- TASK DETAILS: Starting at the line with "red egg [484,222,515,256]" and going on through the line with "pink cake [352,233,432,306]", reproduce each line in the records below exactly and nothing more.

[Coordinate-based change listings]
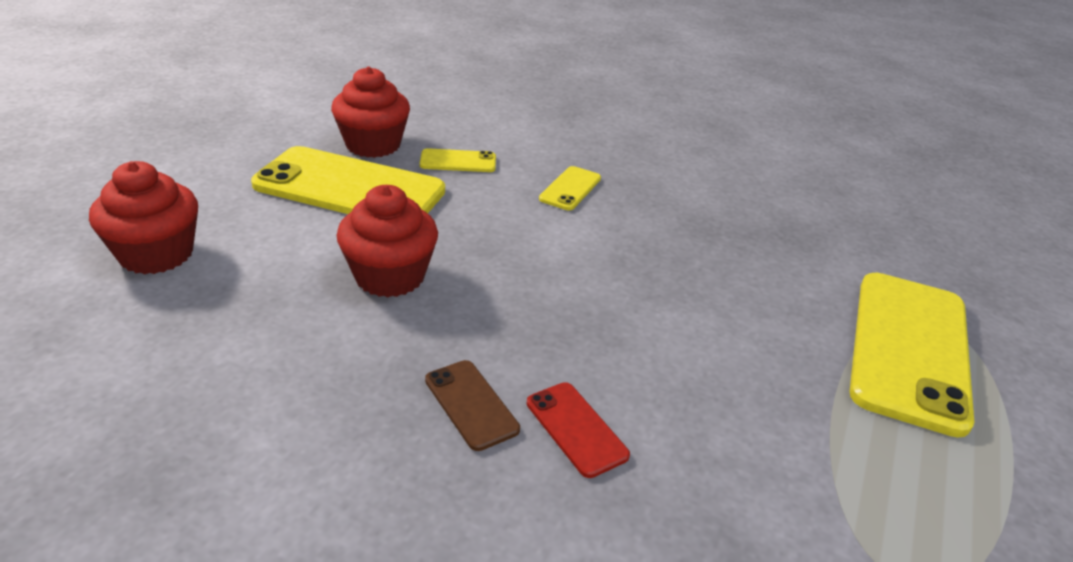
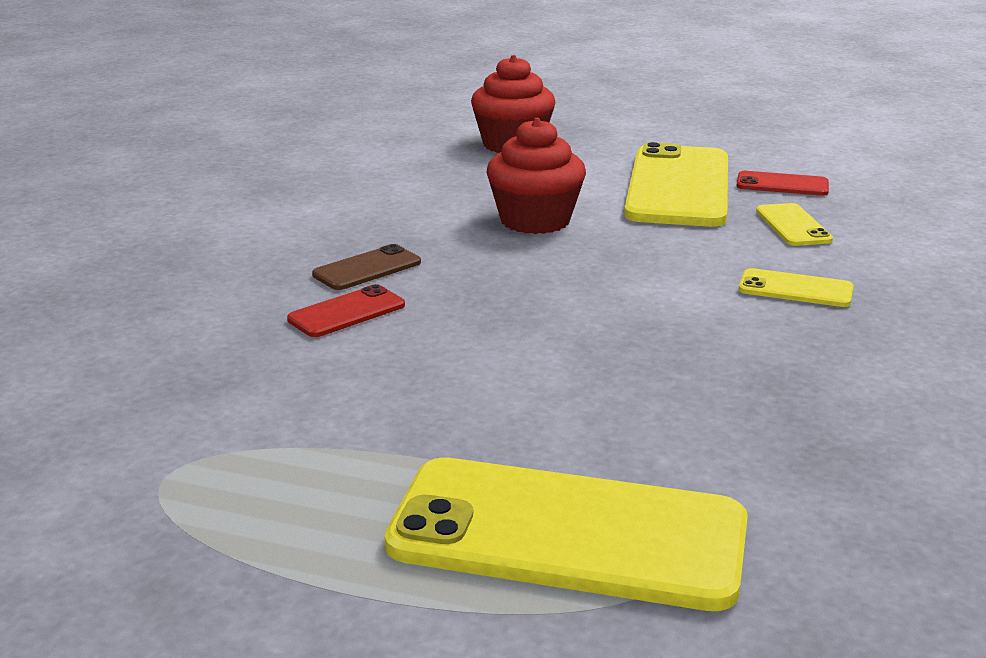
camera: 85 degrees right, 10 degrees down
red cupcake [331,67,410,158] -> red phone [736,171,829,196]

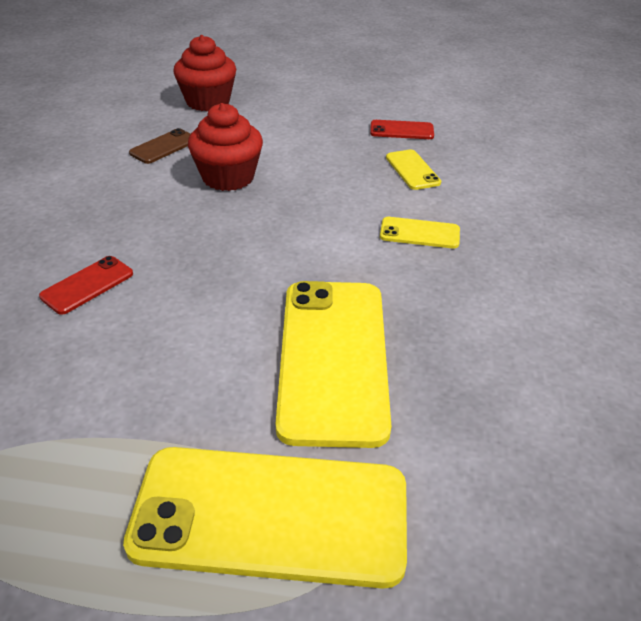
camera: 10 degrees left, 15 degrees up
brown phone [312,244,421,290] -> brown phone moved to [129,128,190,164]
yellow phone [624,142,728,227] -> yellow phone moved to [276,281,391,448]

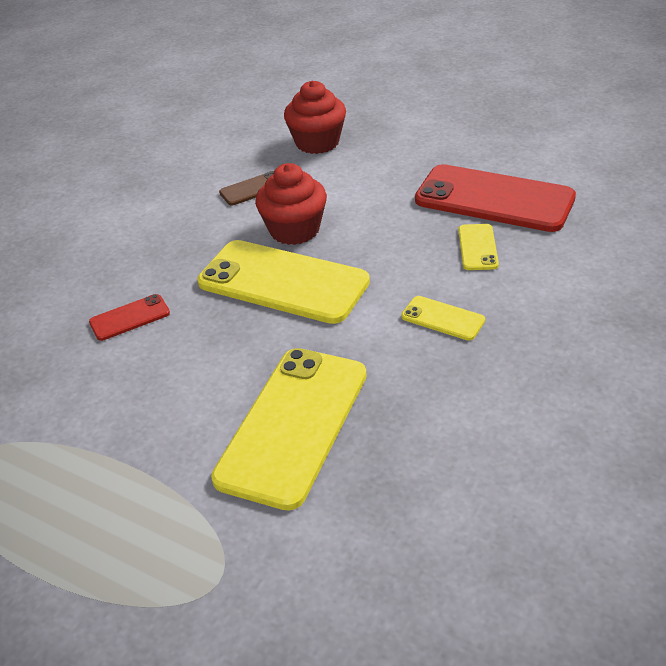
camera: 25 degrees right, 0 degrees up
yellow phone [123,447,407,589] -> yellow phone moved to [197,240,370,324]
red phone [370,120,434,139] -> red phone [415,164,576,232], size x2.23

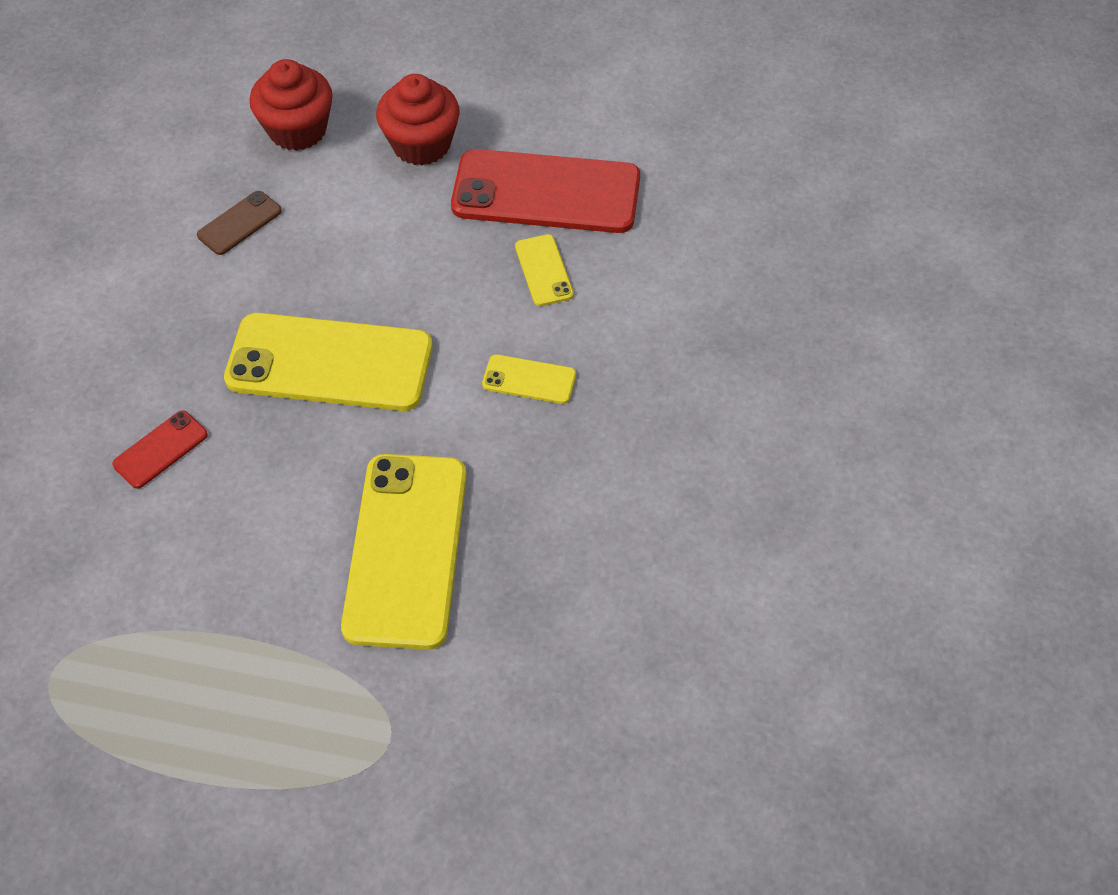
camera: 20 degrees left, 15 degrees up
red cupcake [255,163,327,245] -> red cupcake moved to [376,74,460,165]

...

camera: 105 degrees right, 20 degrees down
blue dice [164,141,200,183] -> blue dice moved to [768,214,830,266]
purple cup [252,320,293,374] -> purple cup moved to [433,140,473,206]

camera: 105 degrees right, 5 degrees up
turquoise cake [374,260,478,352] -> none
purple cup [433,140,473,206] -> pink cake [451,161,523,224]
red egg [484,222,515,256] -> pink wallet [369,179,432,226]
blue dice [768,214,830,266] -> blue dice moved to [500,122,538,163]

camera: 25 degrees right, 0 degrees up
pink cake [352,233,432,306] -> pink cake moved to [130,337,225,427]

- SOLUTION BELOW:
red egg [484,222,515,256] -> pink wallet [369,179,432,226]
blue dice [768,214,830,266] -> blue dice moved to [500,122,538,163]

camera: 25 degrees right, 0 degrees up
pink cake [352,233,432,306] -> pink cake moved to [130,337,225,427]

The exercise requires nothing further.